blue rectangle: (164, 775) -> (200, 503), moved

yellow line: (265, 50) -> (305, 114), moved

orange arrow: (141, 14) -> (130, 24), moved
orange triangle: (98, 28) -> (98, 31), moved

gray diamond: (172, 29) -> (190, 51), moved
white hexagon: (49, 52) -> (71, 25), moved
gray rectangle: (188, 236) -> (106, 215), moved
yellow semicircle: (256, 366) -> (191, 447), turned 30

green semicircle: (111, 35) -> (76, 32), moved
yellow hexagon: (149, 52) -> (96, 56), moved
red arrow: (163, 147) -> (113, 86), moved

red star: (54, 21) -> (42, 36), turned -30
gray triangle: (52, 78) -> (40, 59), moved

========================================

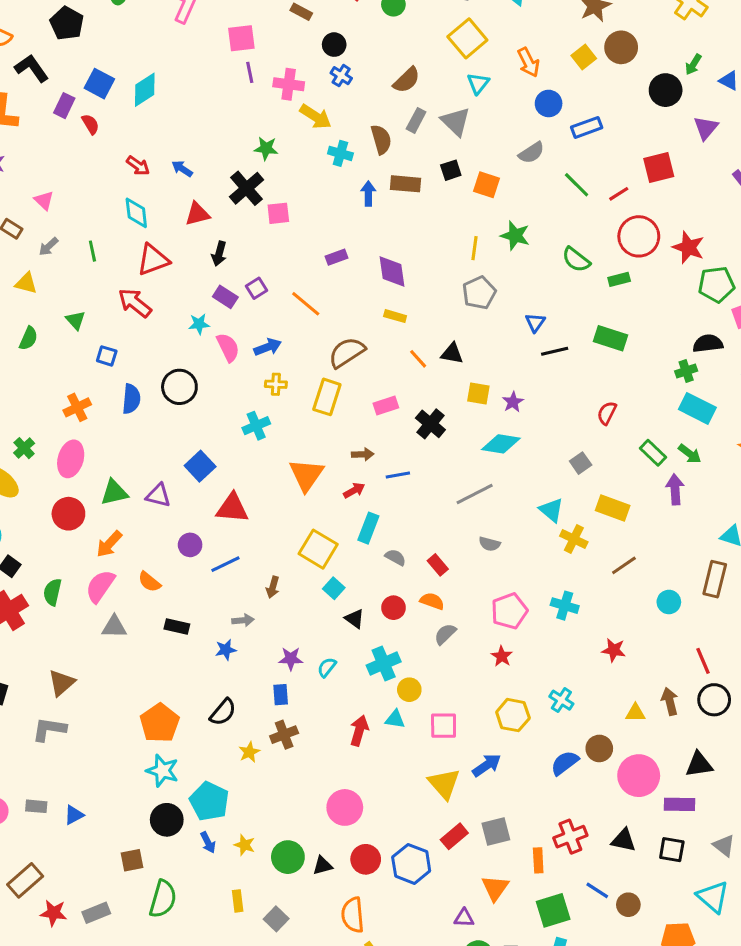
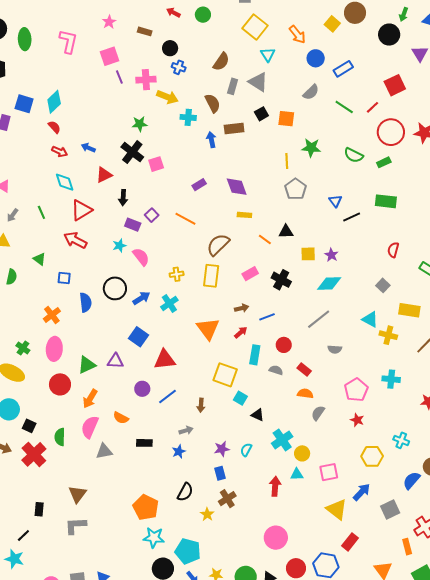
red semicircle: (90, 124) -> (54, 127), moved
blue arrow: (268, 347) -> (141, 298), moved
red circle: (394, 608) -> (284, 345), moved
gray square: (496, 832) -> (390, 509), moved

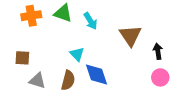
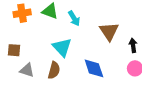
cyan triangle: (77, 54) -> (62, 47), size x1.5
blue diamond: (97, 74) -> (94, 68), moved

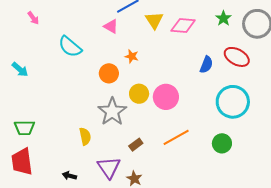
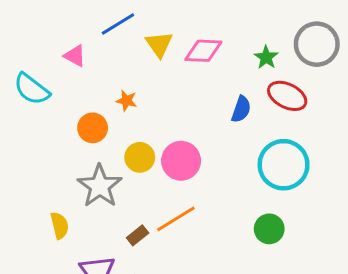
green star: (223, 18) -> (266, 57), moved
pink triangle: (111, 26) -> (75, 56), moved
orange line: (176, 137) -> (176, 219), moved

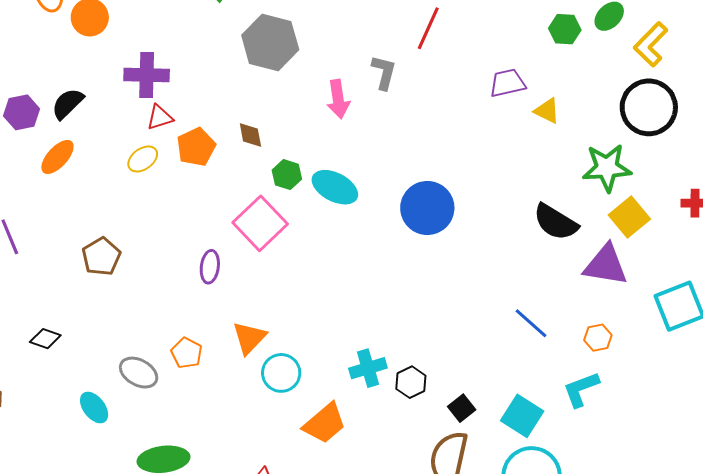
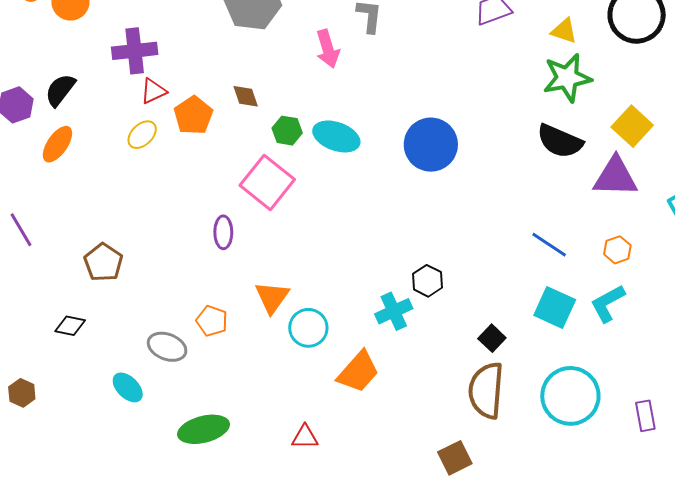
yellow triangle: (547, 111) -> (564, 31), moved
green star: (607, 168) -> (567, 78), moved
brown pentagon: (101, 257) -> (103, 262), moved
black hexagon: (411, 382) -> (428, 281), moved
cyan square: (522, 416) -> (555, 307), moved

========================================

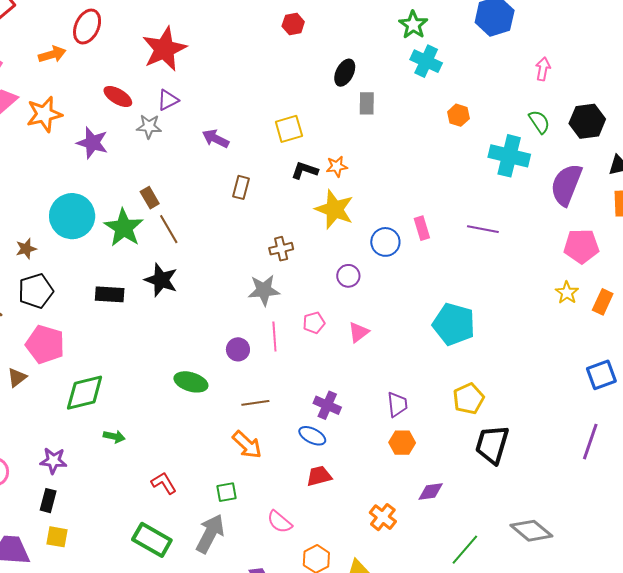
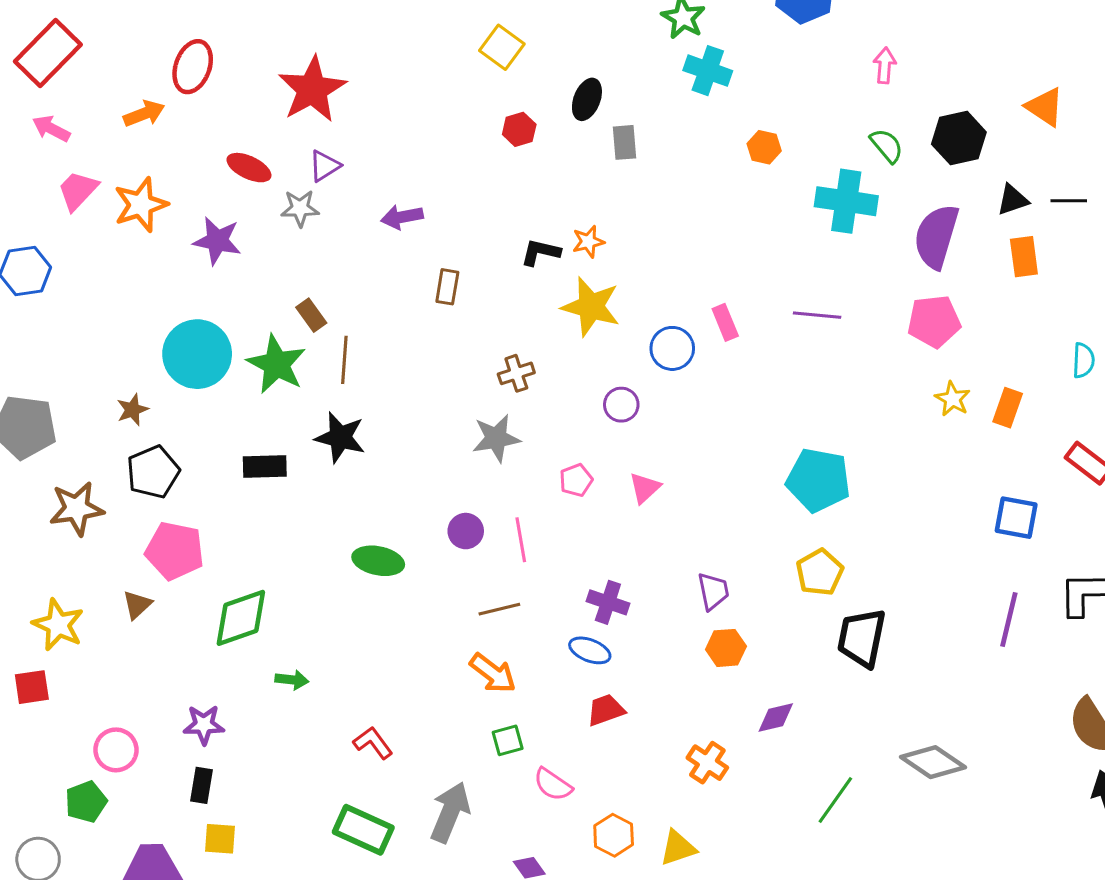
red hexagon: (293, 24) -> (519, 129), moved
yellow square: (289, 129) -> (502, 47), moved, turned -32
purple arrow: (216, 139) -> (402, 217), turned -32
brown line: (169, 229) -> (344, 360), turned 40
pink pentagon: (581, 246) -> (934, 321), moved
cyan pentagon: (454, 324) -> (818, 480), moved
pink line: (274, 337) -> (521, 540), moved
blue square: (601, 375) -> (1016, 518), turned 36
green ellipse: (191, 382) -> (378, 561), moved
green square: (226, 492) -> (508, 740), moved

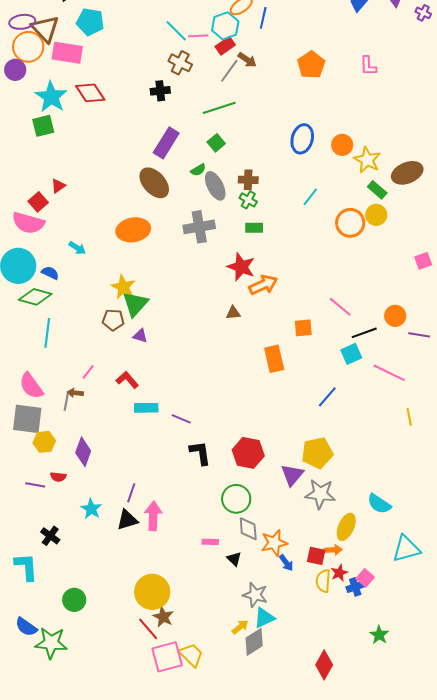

========================================

◆ TASK
Look over the records. Copy the lines that include the word "brown".

◆ ANSWER BELOW
brown pentagon: (101, 257) -> (103, 262), moved
brown line: (169, 229) -> (344, 360), turned 40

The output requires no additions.